**EXERCISE BRIEF:** Only lines containing the string "black" belong in the answer; copy all of them from the entries.

**SOURCE RECORDS:**
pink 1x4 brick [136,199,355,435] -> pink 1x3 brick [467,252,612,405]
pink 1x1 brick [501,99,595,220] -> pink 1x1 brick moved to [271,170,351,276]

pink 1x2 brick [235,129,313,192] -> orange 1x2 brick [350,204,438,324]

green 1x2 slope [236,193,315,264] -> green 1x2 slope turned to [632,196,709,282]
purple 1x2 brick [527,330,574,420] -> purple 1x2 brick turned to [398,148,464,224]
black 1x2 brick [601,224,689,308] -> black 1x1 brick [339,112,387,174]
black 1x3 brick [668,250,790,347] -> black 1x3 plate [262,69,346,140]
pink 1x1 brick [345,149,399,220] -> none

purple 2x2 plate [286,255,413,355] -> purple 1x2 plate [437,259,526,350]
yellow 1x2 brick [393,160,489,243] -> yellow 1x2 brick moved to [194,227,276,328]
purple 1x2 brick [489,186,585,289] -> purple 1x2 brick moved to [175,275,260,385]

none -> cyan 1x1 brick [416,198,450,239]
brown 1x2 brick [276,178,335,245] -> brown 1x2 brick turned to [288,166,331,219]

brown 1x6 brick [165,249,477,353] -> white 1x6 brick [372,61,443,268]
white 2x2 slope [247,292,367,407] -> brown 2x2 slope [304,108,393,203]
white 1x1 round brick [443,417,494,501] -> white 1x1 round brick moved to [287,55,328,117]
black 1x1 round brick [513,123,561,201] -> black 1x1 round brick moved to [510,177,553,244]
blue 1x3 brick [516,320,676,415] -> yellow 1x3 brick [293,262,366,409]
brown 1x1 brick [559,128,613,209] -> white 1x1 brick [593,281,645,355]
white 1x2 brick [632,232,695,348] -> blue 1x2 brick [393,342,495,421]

**EXERCISE RESPONSE:**
black 1x2 brick [601,224,689,308] -> black 1x1 brick [339,112,387,174]
black 1x3 brick [668,250,790,347] -> black 1x3 plate [262,69,346,140]
black 1x1 round brick [513,123,561,201] -> black 1x1 round brick moved to [510,177,553,244]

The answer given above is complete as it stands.